→ **How to complete this task**:
All that is wanted is an exact copy of the lines below, starting at the one that contains "(446, 163) = (125, 269): brown" and running to the end.

Dataset items:
● ● ● ●
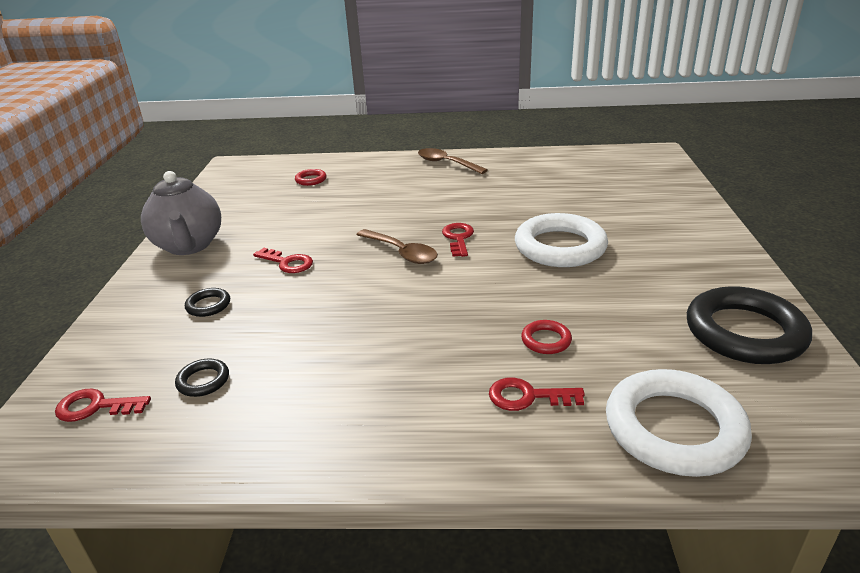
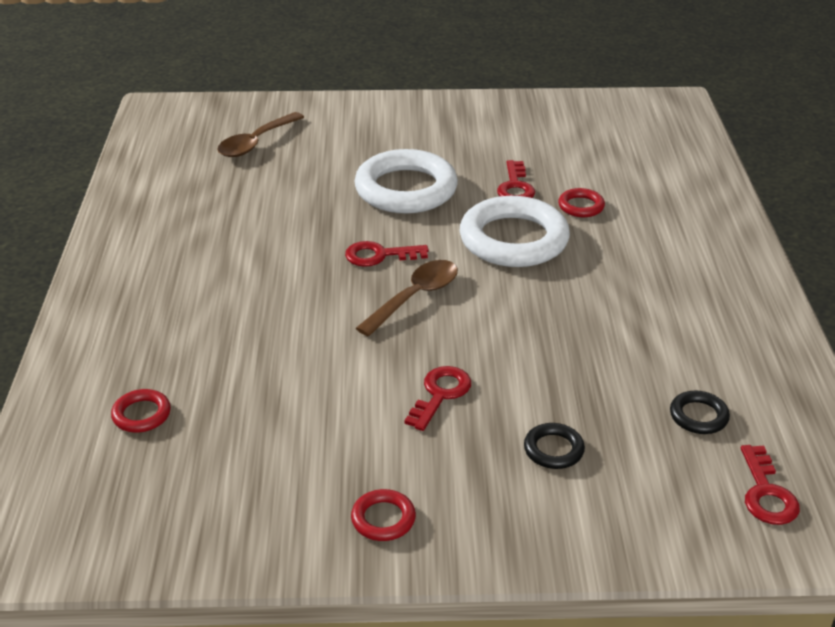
camera: 95 degrees left, 5 degrees up
(189, 246) = (383, 519): grey teapot -> red ring
(446, 163) = (125, 269): brown spoon -> brown spoon (256, 142)
(527, 397) = (661, 218): red key -> red key (515, 187)
(674, 429) = (676, 161): white ring -> white ring (513, 239)
(744, 332) = (552, 118): black ring -> none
● ● ● ●
→ **Solution below**:
(446, 163) = (125, 269): brown spoon -> brown spoon (256, 142)
(527, 397) = (661, 218): red key -> red key (515, 187)
(674, 429) = (676, 161): white ring -> white ring (513, 239)
(744, 332) = (552, 118): black ring -> none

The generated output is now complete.